Task requirements: Below are records with pictures in them; print them exactly, omitting the pictures.

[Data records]
Segment Open

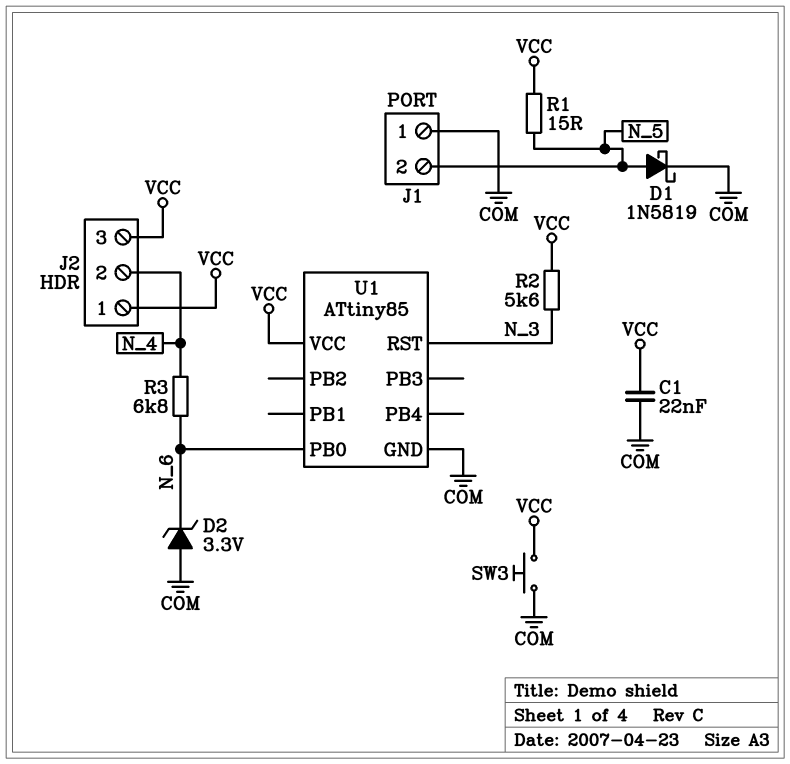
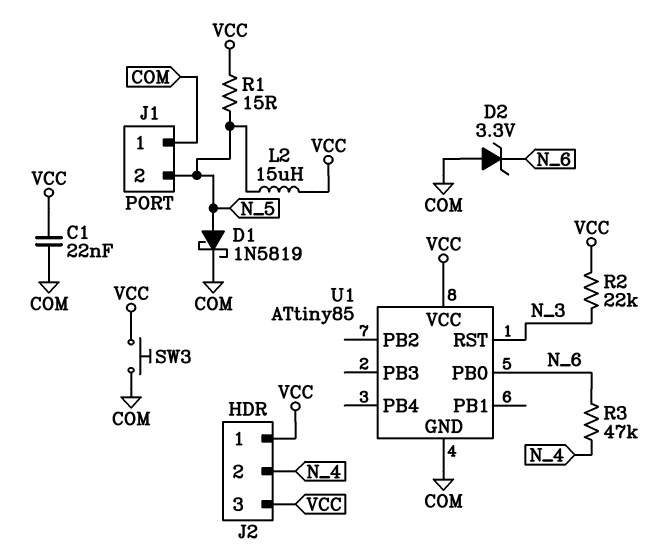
L2: none -> 15uH (N_5, VCC)
R2: 5.6k (N_3, VCC) -> 22k (N_3, VCC)
R3: 6.8k (N_4, N_6) -> 47k (N_4, N_6)

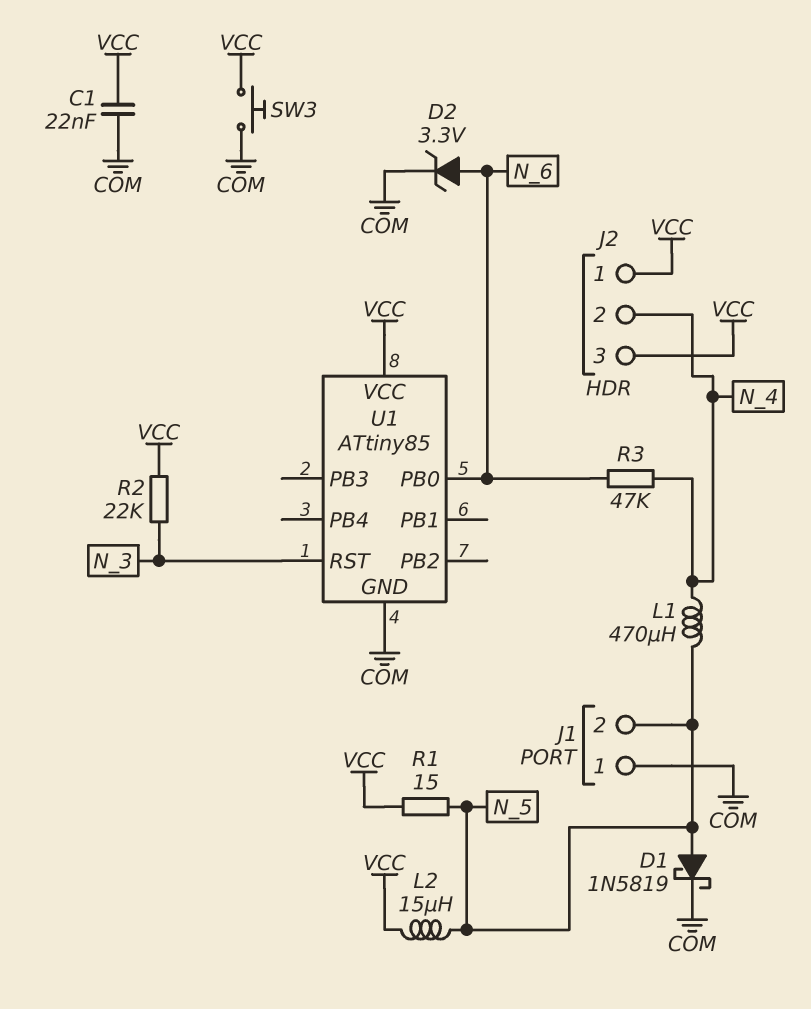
D2: zener 3.3V (A COM, K N_6) -> zener 3.3V (A N_6, K COM)
L1: none -> 470uH (N_4, N_5)

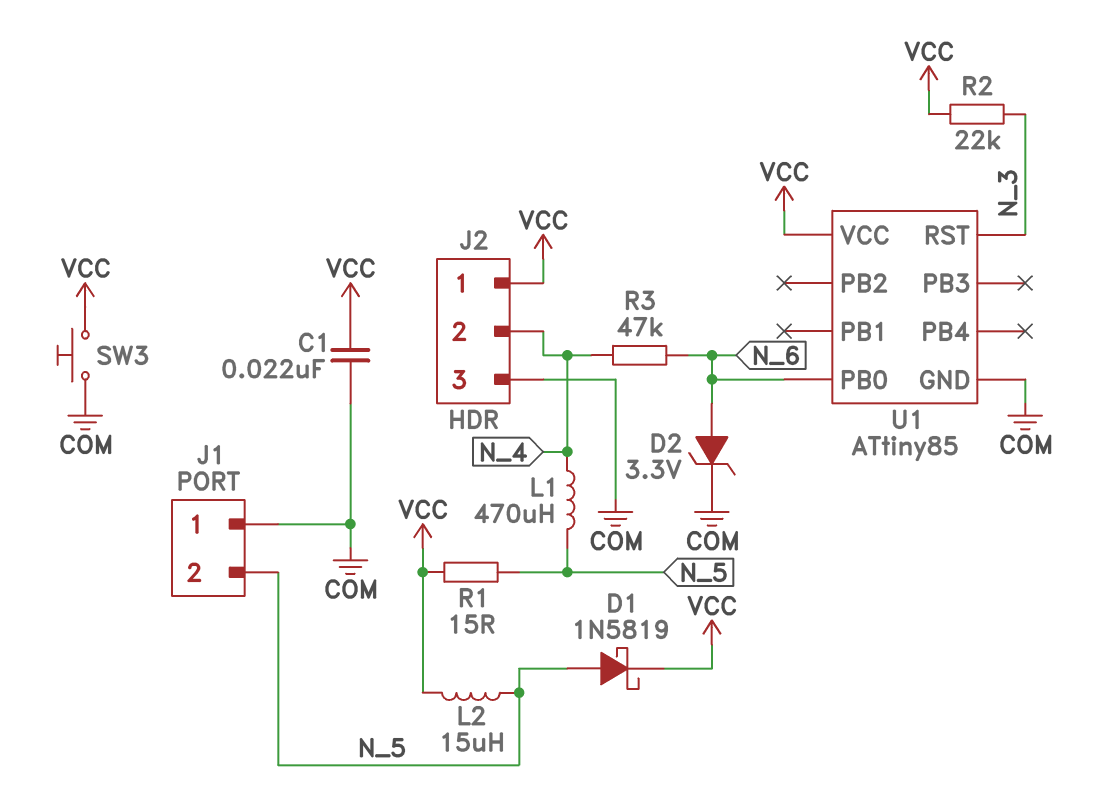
D1: schottky 1N5819 (A N_5, K COM) -> schottky 1N5819 (A N_5, K VCC)
J2 pin 3: VCC -> COM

Segment Closed

Answer section:
L2: none -> 15uH (N_5, VCC)
R2: 5.6k (N_3, VCC) -> 22k (N_3, VCC)
R3: 6.8k (N_4, N_6) -> 47k (N_4, N_6)

D2: zener 3.3V (A COM, K N_6) -> zener 3.3V (A N_6, K COM)
L1: none -> 470uH (N_4, N_5)

D1: schottky 1N5819 (A N_5, K COM) -> schottky 1N5819 (A N_5, K VCC)
J2 pin 3: VCC -> COM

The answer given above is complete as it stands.